Using the entries below, write out the line with "pink ellipse: moved 3 px left, 2 px down", the line with "black line: moved 5 px left", and every line in between, exactly as each is written.

(ENTRIES SHOWN)

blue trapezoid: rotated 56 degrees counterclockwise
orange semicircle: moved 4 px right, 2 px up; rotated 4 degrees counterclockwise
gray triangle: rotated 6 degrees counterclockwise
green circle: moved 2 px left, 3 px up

(End ENTRIES SHOWN)
(ENTRIES SHOWN)

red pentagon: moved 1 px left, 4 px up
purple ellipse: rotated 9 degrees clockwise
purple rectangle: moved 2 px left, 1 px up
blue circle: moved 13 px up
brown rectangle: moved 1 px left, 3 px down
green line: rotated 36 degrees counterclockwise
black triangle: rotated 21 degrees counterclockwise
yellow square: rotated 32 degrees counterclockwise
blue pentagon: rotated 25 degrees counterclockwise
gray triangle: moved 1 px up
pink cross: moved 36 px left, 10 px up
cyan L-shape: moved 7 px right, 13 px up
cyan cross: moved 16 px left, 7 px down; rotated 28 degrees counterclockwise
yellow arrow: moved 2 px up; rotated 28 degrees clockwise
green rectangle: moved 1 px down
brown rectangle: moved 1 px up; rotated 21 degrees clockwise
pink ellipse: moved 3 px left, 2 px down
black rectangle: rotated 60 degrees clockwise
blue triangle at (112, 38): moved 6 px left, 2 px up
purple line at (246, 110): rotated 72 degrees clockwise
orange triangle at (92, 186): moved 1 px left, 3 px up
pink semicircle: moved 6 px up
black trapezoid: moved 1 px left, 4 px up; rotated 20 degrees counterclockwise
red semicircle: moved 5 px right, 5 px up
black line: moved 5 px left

(End ENTRIES SHOWN)

EXPECTED ANSWER:
pink ellipse: moved 3 px left, 2 px down
black rectangle: rotated 60 degrees clockwise
blue triangle at (112, 38): moved 6 px left, 2 px up
purple line at (246, 110): rotated 72 degrees clockwise
orange triangle at (92, 186): moved 1 px left, 3 px up
pink semicircle: moved 6 px up
black trapezoid: moved 1 px left, 4 px up; rotated 20 degrees counterclockwise
red semicircle: moved 5 px right, 5 px up
black line: moved 5 px left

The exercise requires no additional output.